## EXERCISE
Pictures left aside, return the lines below exactly, from the one with "RADIO3 pin CSN: 15 -> 14" to the end, including both ends.

[EXTRACTED INFORMATION Boundary: Start]

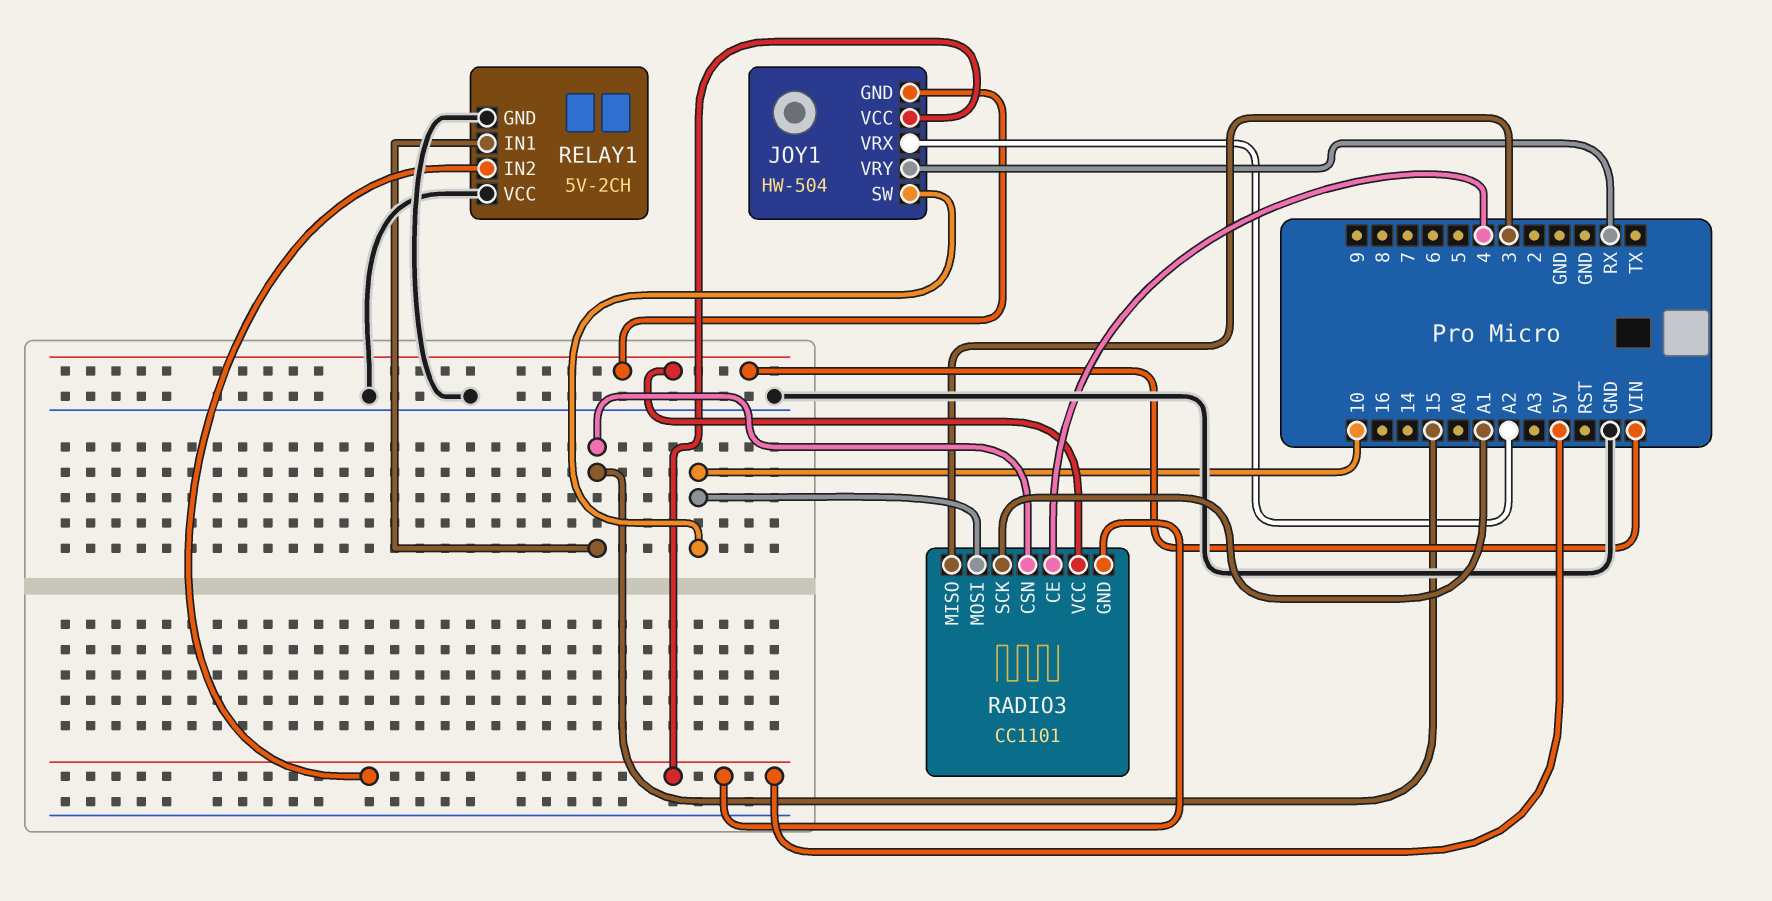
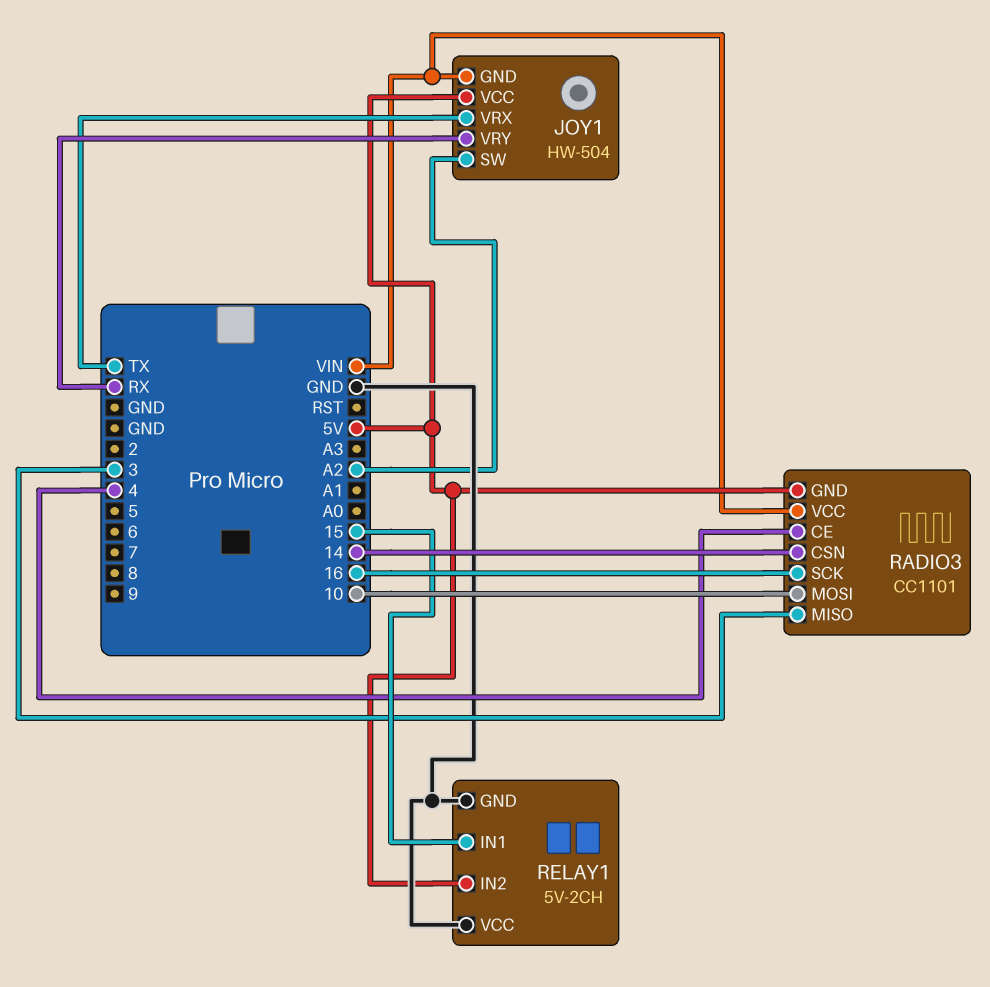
JOY1 pin SW: 10 -> A2
JOY1 pin VRX: A2 -> TX
RADIO3 pin CSN: 15 -> 14
RADIO3 pin SCK: A1 -> 16

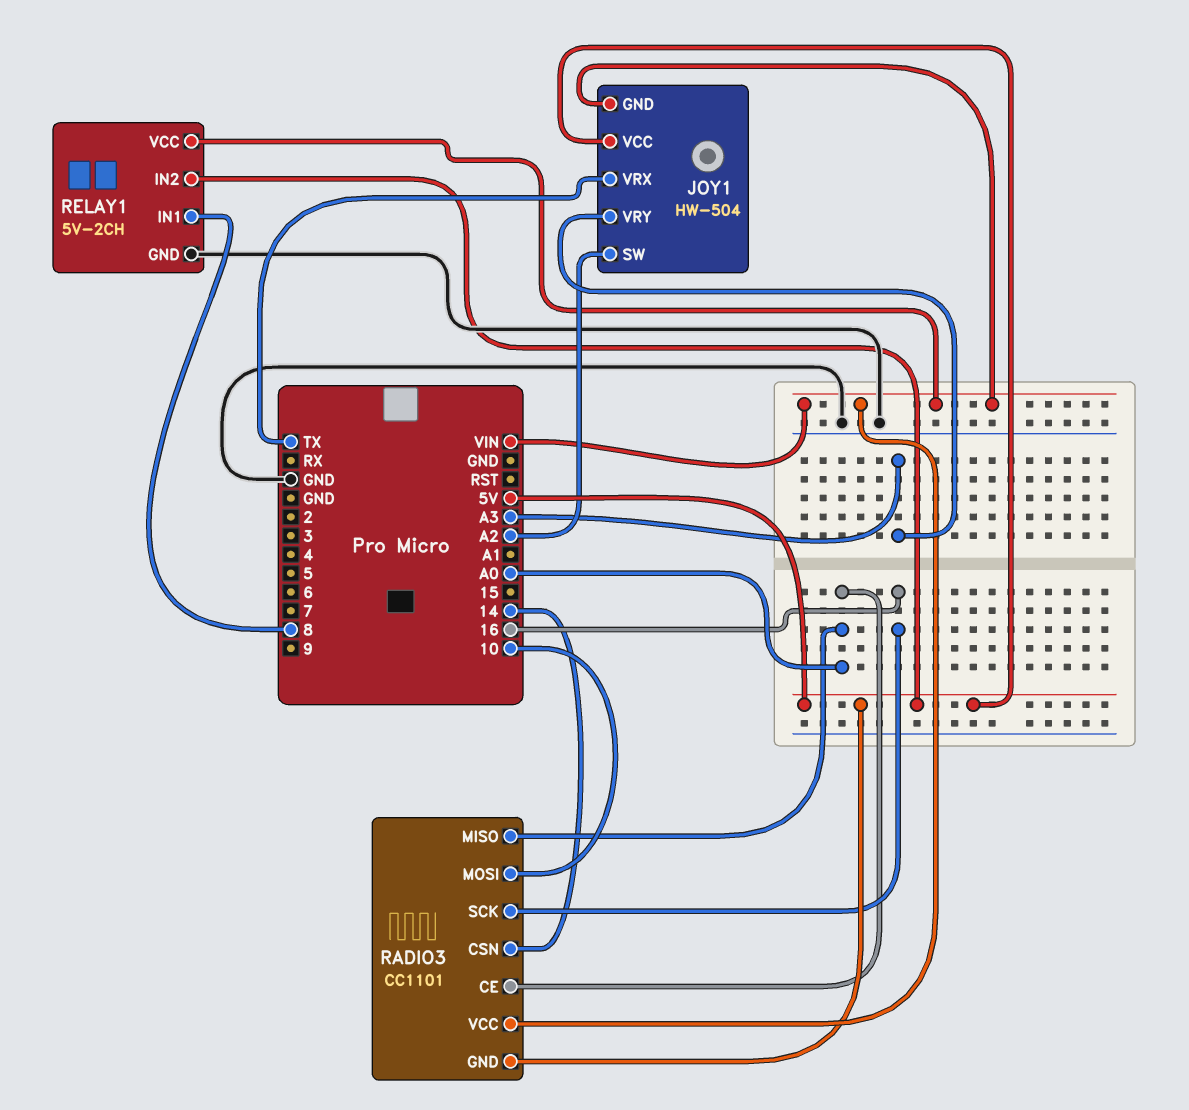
JOY1 pin VRY: RX -> A3
RADIO3 pin CE: 4 -> A0
RADIO3 pin MISO: 3 -> A0
RELAY1 pin IN1: 15 -> 8
RELAY1 pin VCC: GND -> VIN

[EXTRACTED INFORMATION Boundary: End]

## SOLUTION FOR THIS TASK
RADIO3 pin CSN: 15 -> 14
RADIO3 pin SCK: A1 -> 16

JOY1 pin VRY: RX -> A3
RADIO3 pin CE: 4 -> A0
RADIO3 pin MISO: 3 -> A0
RELAY1 pin IN1: 15 -> 8
RELAY1 pin VCC: GND -> VIN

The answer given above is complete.